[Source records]
+ + + + +
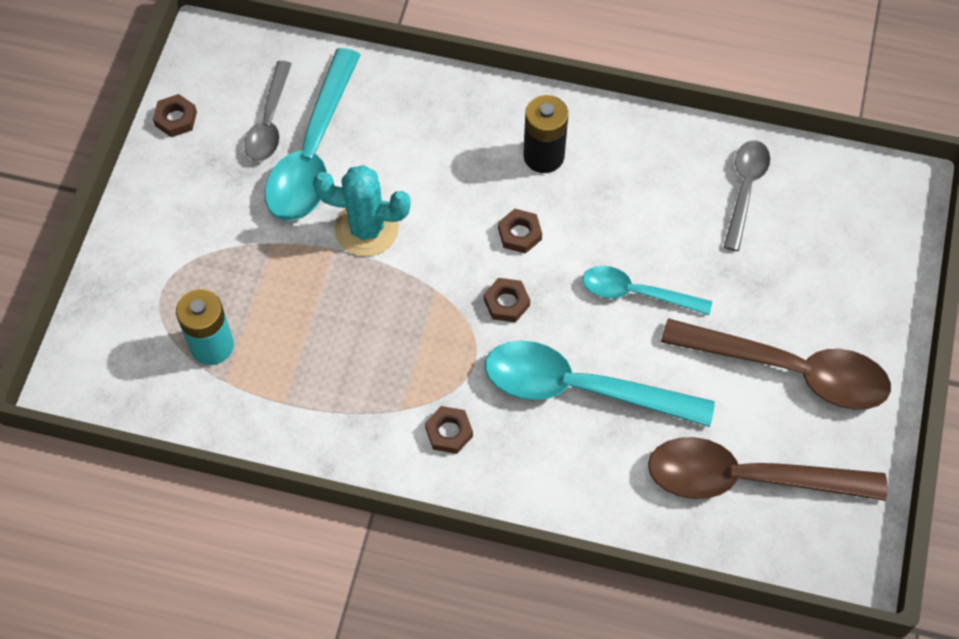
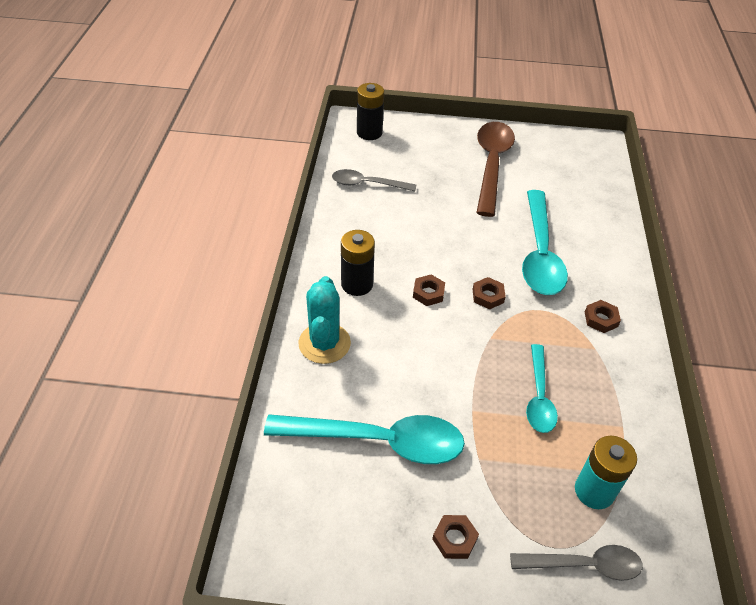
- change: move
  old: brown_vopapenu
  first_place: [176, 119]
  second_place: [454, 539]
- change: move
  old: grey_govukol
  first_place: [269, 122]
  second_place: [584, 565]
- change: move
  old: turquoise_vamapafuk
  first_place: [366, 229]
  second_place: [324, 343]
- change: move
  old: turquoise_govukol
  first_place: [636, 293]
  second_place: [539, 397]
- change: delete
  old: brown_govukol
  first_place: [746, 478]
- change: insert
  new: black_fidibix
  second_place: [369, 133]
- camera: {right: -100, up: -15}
+ + + + +
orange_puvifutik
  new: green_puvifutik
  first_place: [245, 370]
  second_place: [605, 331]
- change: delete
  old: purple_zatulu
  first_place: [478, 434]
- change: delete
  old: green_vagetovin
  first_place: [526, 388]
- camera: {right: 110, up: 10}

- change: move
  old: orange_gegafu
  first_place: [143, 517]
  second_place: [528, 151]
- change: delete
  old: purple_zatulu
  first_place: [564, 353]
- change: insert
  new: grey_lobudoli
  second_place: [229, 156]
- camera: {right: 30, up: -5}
+ + + + +
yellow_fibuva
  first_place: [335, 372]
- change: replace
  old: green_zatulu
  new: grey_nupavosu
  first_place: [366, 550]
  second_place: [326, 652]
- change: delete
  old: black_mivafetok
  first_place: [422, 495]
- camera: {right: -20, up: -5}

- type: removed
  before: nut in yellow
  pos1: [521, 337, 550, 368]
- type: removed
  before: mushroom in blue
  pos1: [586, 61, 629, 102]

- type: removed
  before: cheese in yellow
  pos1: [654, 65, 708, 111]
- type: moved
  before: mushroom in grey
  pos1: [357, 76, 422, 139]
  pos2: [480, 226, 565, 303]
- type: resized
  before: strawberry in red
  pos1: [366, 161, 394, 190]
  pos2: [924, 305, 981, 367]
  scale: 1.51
+ + + + +
What the task asks:
In your answer, include only the lines above starting at the line that holds "before: nut in yellow" and ending at the line that holds "before: mushroom in blue", copied exactly.

Result below:
  before: nut in yellow
  pos1: [521, 337, 550, 368]
- type: removed
  before: mushroom in blue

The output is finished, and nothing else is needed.